Supplied entries:
:::::

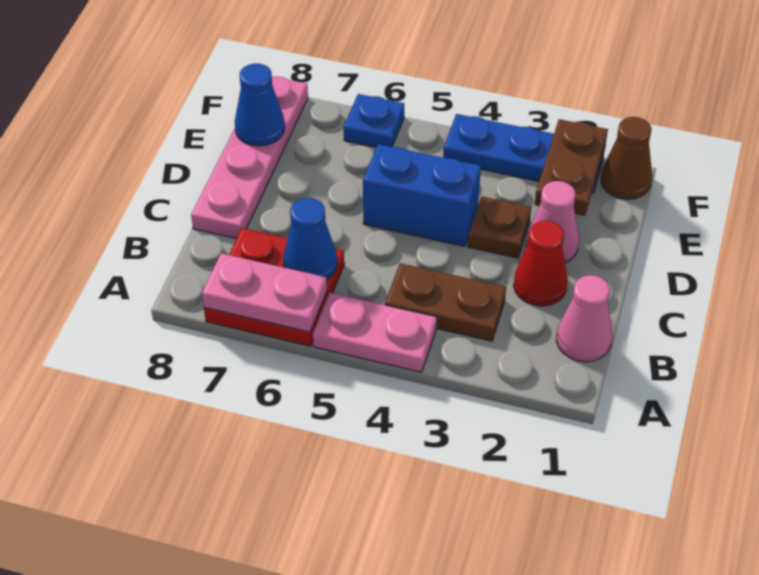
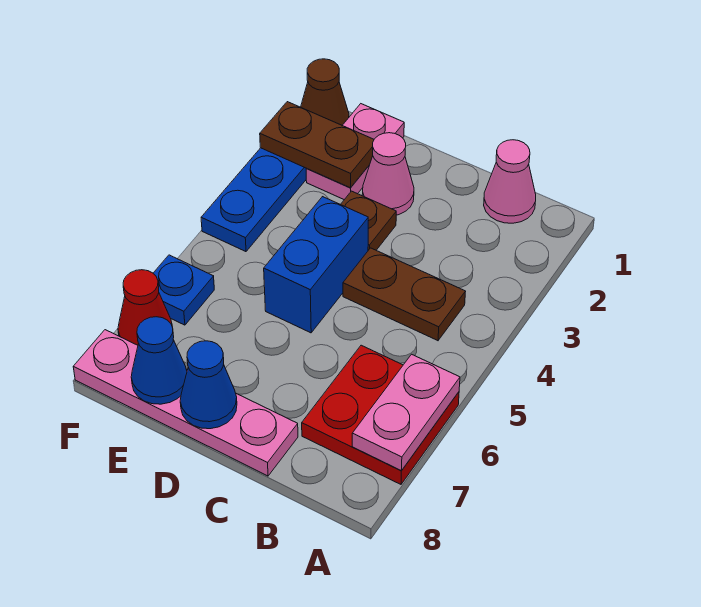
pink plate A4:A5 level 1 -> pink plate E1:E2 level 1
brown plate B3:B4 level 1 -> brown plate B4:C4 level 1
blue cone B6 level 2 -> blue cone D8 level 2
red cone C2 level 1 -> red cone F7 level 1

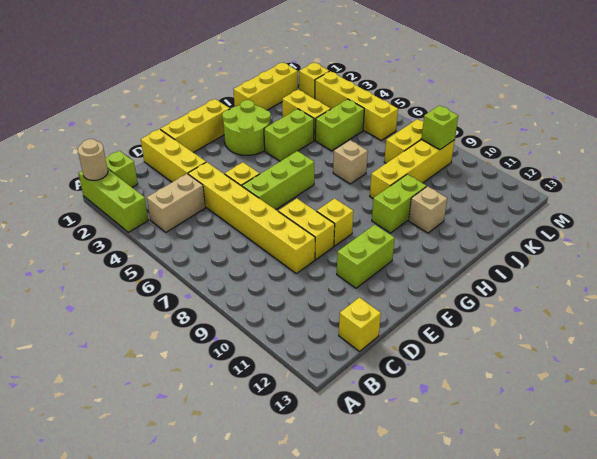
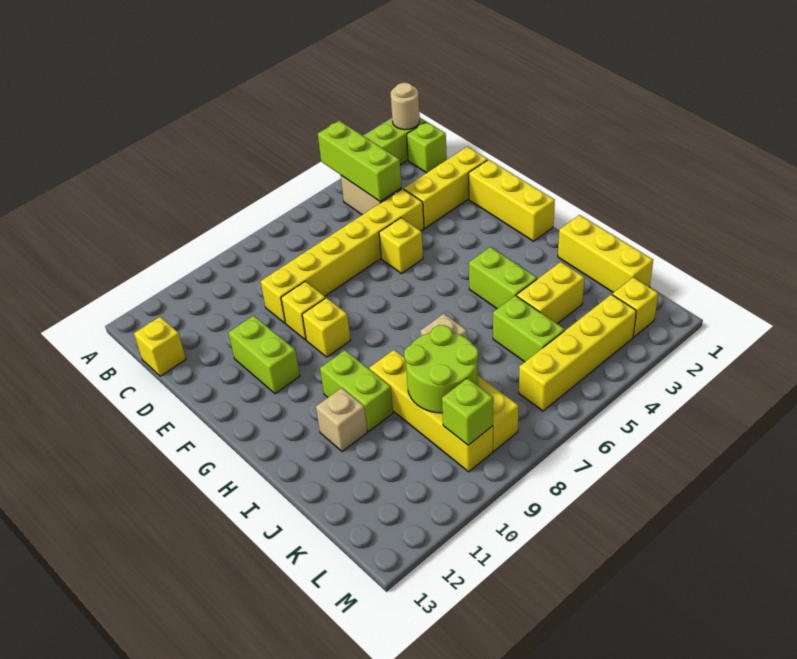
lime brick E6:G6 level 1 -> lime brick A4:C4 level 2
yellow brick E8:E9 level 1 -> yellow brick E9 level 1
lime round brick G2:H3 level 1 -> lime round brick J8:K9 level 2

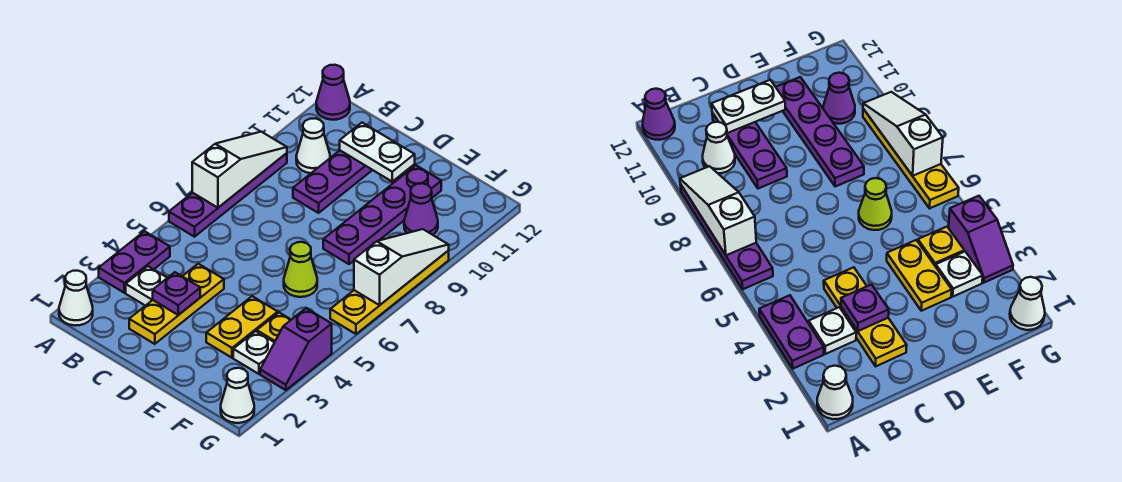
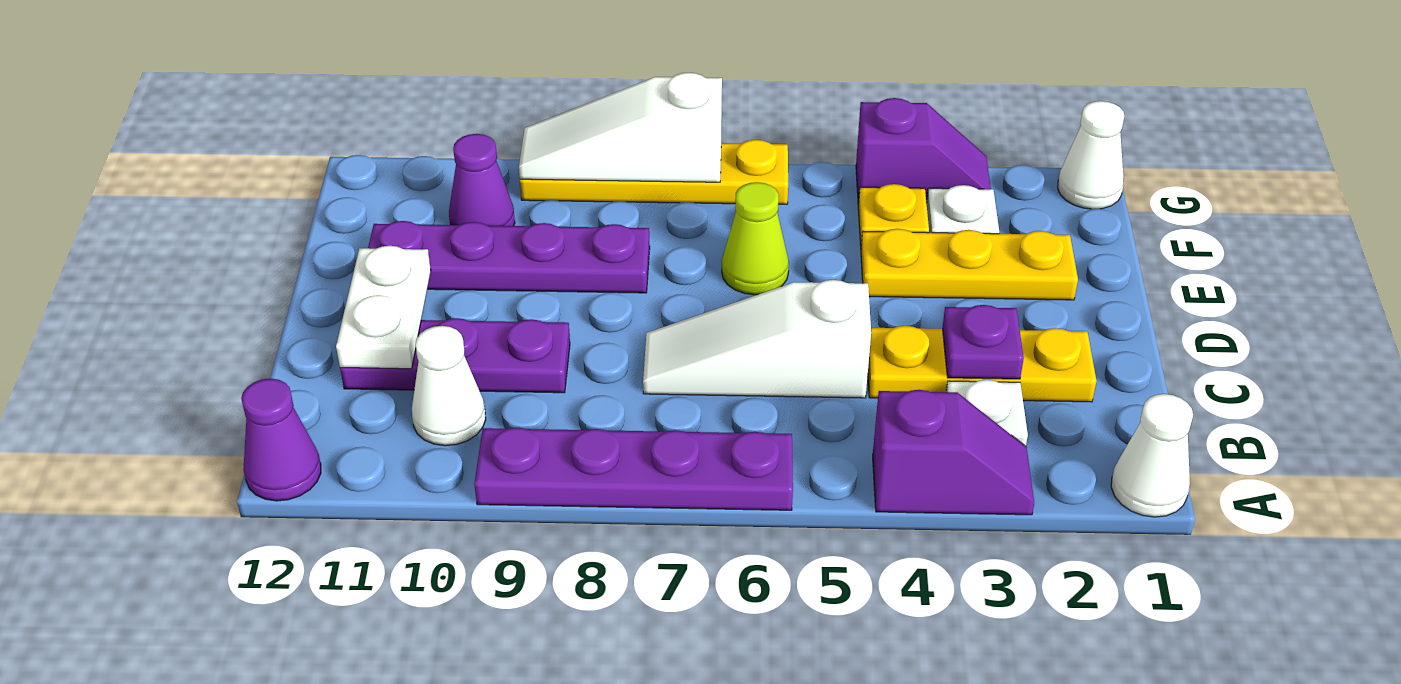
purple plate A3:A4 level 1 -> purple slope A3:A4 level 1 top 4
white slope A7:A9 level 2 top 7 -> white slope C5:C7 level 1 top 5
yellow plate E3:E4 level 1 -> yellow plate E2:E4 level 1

:::::

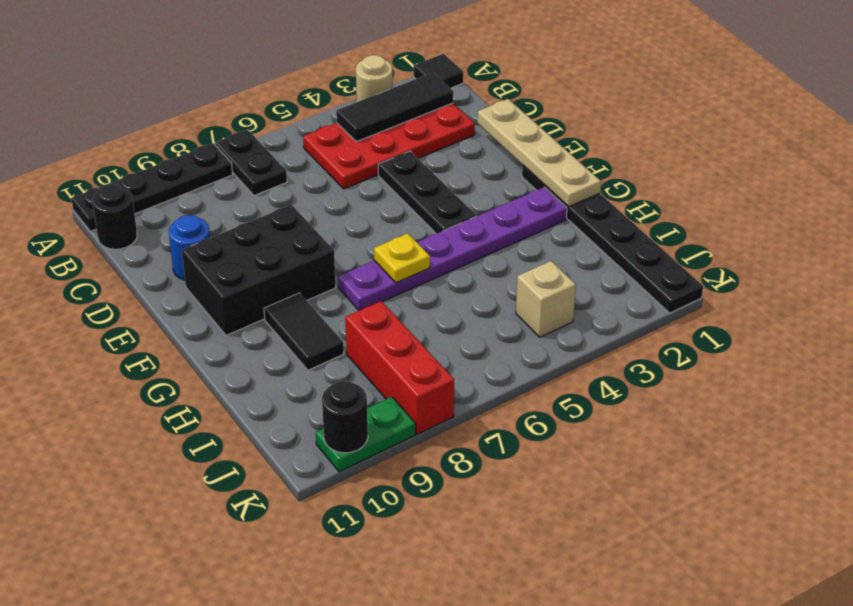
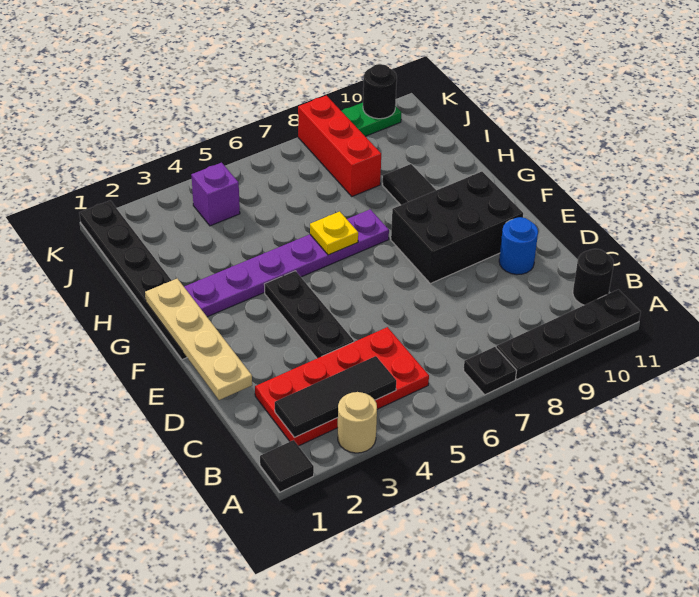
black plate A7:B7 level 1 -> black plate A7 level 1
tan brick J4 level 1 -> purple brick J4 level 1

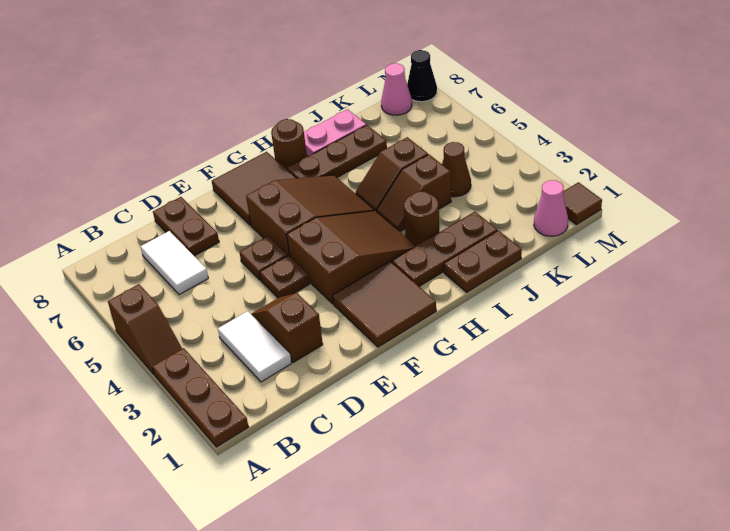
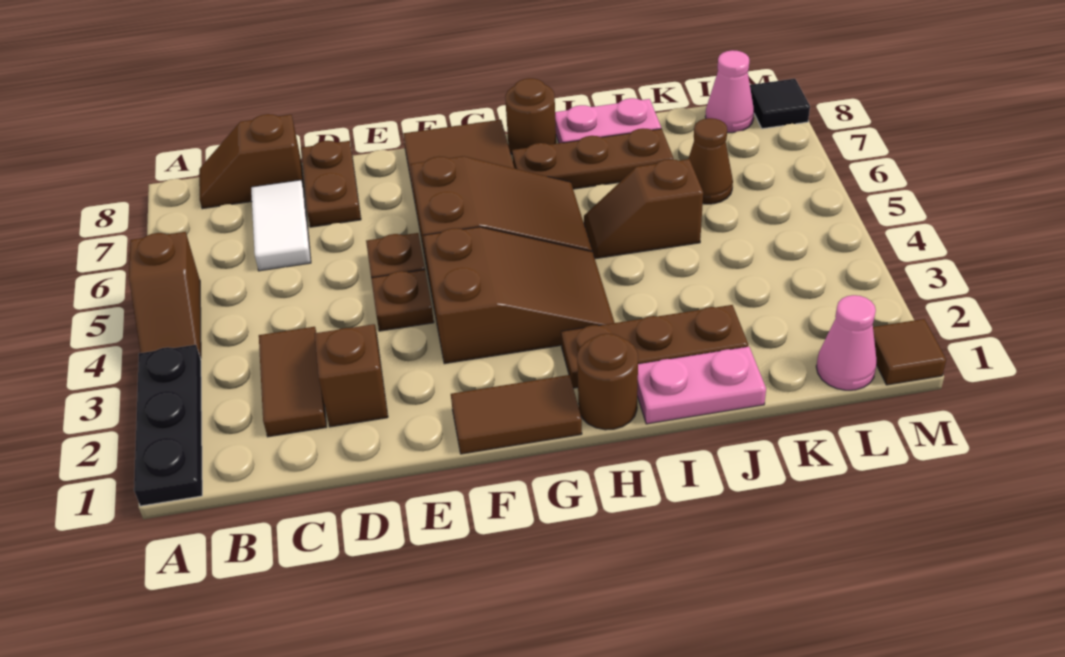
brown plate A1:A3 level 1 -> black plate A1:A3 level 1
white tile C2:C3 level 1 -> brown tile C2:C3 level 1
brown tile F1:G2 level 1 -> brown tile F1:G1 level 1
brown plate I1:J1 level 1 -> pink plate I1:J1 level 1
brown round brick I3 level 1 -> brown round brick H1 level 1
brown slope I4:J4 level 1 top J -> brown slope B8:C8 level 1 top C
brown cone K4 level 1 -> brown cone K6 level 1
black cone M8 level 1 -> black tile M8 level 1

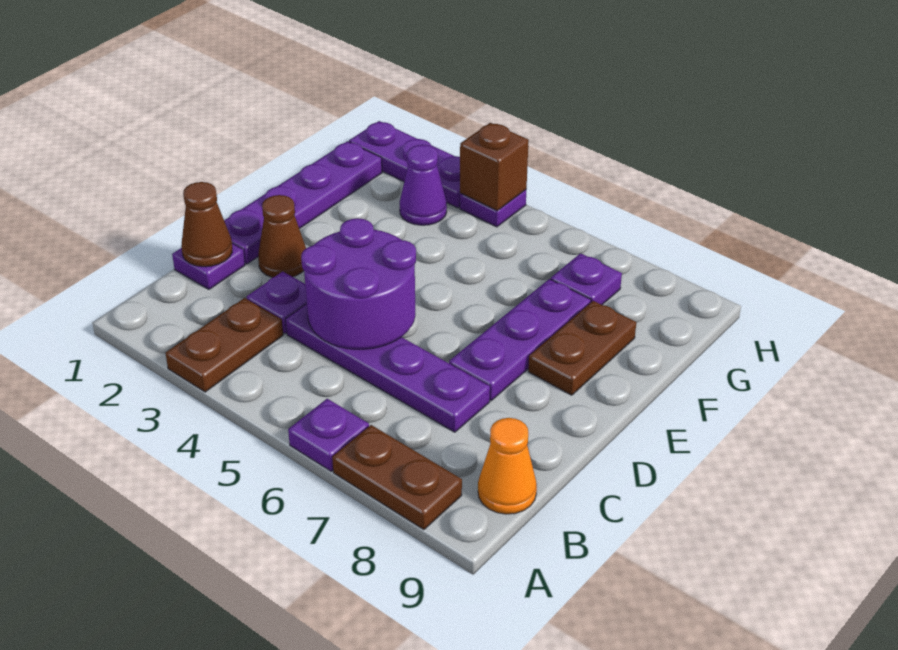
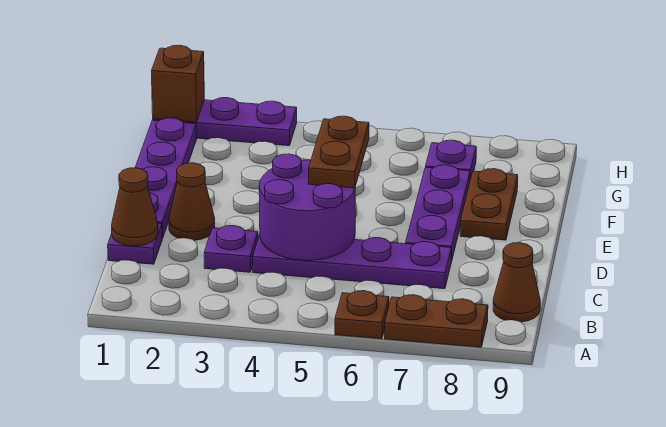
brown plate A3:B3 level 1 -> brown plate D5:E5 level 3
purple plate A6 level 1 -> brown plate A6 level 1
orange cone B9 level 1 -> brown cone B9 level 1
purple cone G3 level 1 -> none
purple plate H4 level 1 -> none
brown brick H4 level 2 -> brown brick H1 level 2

:::::

Work order: In the records above, find the line with "pink plate A4:A5" and the line with "yellow plate E3:E4". Write out exactly those lines and every one between, with no pictures and no other lines.

Exercise answer:
pink plate A4:A5 level 1 -> pink plate E1:E2 level 1
brown plate B3:B4 level 1 -> brown plate B4:C4 level 1
blue cone B6 level 2 -> blue cone D8 level 2
red cone C2 level 1 -> red cone F7 level 1

lime brick E6:G6 level 1 -> lime brick A4:C4 level 2
yellow brick E8:E9 level 1 -> yellow brick E9 level 1
lime round brick G2:H3 level 1 -> lime round brick J8:K9 level 2

purple plate A3:A4 level 1 -> purple slope A3:A4 level 1 top 4
white slope A7:A9 level 2 top 7 -> white slope C5:C7 level 1 top 5
yellow plate E3:E4 level 1 -> yellow plate E2:E4 level 1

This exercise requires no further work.